■ TASK TO CARRY OUT:
Return every line of the items that contains the string "markup".

********************

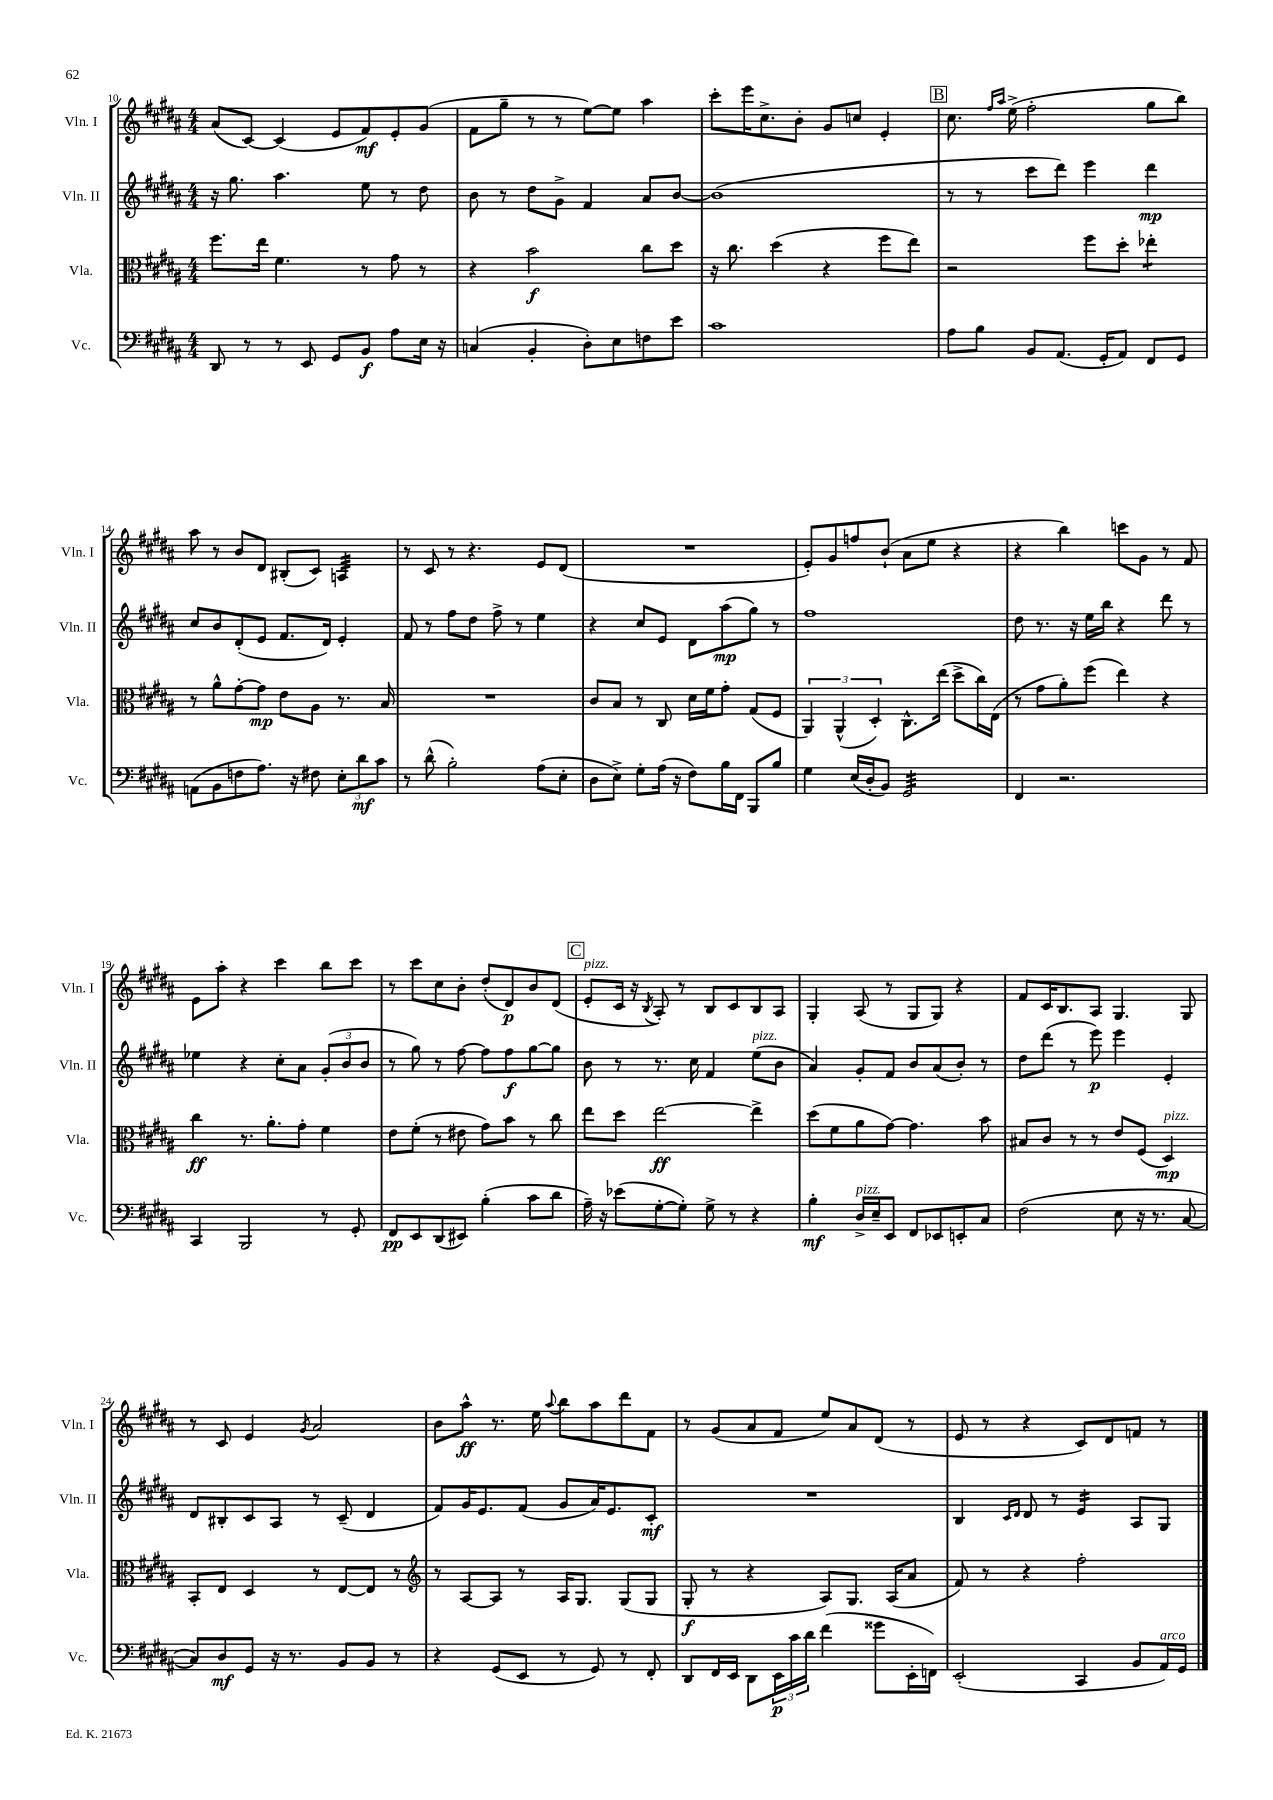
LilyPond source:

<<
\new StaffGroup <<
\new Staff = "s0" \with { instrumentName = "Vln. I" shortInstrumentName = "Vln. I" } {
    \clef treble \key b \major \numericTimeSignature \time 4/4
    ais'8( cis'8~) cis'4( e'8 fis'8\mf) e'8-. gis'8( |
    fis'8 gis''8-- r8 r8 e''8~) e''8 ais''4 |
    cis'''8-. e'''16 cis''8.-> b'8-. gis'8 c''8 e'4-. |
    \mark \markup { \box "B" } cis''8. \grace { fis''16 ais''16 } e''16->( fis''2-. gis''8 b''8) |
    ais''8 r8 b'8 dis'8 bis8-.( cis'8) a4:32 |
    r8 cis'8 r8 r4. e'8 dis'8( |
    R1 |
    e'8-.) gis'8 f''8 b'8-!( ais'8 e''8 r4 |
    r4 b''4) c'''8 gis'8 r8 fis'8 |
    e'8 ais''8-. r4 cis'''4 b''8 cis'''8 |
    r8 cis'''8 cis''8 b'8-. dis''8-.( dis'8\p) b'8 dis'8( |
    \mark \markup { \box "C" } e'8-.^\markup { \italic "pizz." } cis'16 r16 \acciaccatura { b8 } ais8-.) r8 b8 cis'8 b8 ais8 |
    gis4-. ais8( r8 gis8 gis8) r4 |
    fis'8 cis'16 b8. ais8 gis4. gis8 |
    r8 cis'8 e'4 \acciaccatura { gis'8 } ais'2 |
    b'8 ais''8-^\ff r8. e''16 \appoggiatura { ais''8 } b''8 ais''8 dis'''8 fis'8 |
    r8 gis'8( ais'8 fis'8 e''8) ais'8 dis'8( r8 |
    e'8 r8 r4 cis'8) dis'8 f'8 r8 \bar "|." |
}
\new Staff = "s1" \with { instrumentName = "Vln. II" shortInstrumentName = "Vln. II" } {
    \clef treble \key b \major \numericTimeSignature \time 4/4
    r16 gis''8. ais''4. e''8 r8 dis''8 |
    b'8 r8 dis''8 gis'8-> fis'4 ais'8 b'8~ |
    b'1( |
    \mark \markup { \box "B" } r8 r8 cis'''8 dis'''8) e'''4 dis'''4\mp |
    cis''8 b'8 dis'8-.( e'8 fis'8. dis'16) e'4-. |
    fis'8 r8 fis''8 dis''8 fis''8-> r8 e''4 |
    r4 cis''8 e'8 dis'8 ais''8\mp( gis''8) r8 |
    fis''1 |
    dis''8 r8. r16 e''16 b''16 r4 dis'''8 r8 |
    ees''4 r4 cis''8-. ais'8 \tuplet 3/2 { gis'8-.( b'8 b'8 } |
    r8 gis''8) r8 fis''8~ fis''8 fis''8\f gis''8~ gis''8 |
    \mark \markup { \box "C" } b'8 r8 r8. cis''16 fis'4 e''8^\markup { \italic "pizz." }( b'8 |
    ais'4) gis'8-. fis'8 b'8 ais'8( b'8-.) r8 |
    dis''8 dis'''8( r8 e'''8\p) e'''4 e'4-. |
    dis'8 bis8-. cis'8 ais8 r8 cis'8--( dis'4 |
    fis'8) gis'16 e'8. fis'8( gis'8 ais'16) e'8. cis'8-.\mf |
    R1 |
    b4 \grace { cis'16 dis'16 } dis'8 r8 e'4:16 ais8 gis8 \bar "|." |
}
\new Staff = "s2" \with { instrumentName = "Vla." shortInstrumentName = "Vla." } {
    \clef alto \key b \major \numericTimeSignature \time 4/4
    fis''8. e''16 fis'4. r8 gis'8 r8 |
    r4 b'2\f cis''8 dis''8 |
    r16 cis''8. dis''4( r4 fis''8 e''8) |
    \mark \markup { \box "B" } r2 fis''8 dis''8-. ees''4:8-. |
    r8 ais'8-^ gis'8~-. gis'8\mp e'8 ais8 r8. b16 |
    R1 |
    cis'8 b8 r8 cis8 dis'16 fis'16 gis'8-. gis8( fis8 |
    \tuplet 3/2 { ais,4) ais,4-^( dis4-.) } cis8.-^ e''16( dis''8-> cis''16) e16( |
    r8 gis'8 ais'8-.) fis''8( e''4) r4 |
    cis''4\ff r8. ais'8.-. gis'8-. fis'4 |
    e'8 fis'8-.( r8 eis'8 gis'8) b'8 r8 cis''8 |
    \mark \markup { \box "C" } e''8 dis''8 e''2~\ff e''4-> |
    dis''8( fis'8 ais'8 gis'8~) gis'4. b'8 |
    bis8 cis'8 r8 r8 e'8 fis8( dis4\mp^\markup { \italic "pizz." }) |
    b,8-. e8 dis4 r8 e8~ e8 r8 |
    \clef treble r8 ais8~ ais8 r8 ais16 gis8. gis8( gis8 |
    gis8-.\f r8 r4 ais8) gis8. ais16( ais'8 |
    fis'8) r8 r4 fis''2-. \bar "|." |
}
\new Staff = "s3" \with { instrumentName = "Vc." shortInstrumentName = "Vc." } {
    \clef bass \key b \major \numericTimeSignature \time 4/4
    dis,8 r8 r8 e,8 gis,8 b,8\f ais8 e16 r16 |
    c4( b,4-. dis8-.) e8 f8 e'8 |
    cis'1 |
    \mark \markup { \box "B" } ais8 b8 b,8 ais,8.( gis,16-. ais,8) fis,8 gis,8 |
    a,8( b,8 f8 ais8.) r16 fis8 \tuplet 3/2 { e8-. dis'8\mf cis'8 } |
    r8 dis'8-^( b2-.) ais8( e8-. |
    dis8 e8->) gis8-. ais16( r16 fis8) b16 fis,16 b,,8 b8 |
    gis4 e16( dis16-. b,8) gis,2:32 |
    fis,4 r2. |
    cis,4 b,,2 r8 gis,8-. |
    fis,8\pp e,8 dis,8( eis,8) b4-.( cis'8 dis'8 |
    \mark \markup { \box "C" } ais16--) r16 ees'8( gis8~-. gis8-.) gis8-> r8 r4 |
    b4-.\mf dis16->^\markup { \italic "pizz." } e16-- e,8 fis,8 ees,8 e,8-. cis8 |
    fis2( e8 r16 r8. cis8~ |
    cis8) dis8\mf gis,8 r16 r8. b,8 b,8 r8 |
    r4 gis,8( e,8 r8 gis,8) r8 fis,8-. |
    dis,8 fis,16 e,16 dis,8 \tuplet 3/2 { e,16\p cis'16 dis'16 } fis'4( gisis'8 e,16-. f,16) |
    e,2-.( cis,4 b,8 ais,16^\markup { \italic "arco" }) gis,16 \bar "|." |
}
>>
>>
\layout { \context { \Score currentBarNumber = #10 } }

********************

■ OUTPUT FOR THIS EXERCISE:
    \mark \markup { \box "B" } cis''8. \grace { fis''16 ais''16 } e''16->( fis''2-. gis''8 b''8) |
    \mark \markup { \box "C" } e'8-.^\markup { \italic "pizz." } cis'16 r16 \acciaccatura { b8 } ais8-.) r8 b8 cis'8 b8 ais8 |
    \mark \markup { \box "B" } r8 r8 cis'''8 dis'''8) e'''4 dis'''4\mp |
    \mark \markup { \box "C" } b'8 r8 r8. cis''16 fis'4 e''8^\markup { \italic "pizz." }( b'8 |
    \mark \markup { \box "B" } r2 fis''8 dis''8-. ees''4:8-. |
    \mark \markup { \box "C" } e''8 dis''8 e''2~\ff e''4-> |
    bis8 cis'8 r8 r8 e'8 fis8( dis4\mp^\markup { \italic "pizz." }) |
    \mark \markup { \box "B" } ais8 b8 b,8 ais,8.( gis,16-. ais,8) fis,8 gis,8 |
    \mark \markup { \box "C" } ais16--) r16 ees'8( gis8~-. gis8-.) gis8-> r8 r4 |
    b4-.\mf dis16->^\markup { \italic "pizz." } e16-- e,8 fis,8 ees,8 e,8-. cis8 |
    e,2-.( cis,4 b,8 ais,16^\markup { \italic "arco" }) gis,16 \bar "|." |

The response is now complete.